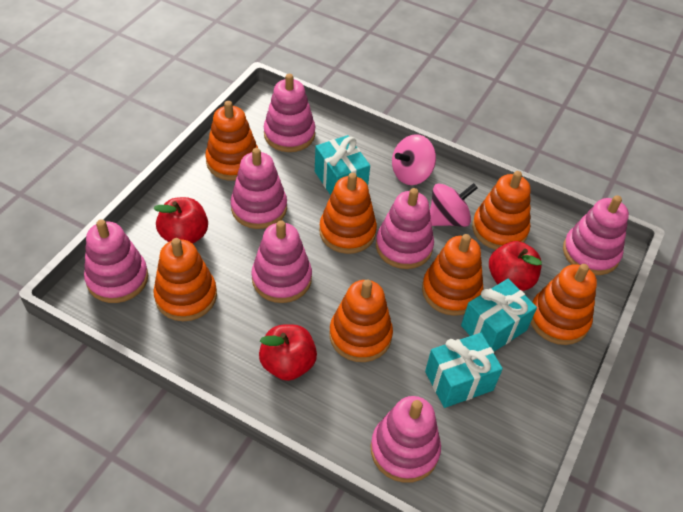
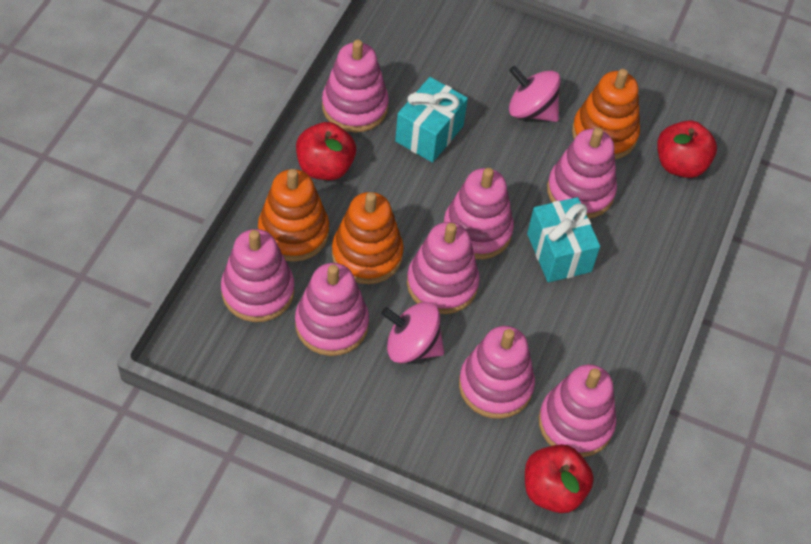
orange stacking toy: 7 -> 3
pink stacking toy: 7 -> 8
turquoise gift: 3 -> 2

+---+

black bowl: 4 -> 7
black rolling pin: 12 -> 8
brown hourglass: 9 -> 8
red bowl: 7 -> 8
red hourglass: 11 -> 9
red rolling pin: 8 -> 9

+---+

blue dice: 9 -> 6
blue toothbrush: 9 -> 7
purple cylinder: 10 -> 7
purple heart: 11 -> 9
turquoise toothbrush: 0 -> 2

+---+

# Your assignment
Reproduce exactly the lines above from the line with "orange stacking toy: 7 -> 3" to the line with "turquoise gift: 3 -> 2", including both, and add nothing.

# Solution to the problem
orange stacking toy: 7 -> 3
pink stacking toy: 7 -> 8
turquoise gift: 3 -> 2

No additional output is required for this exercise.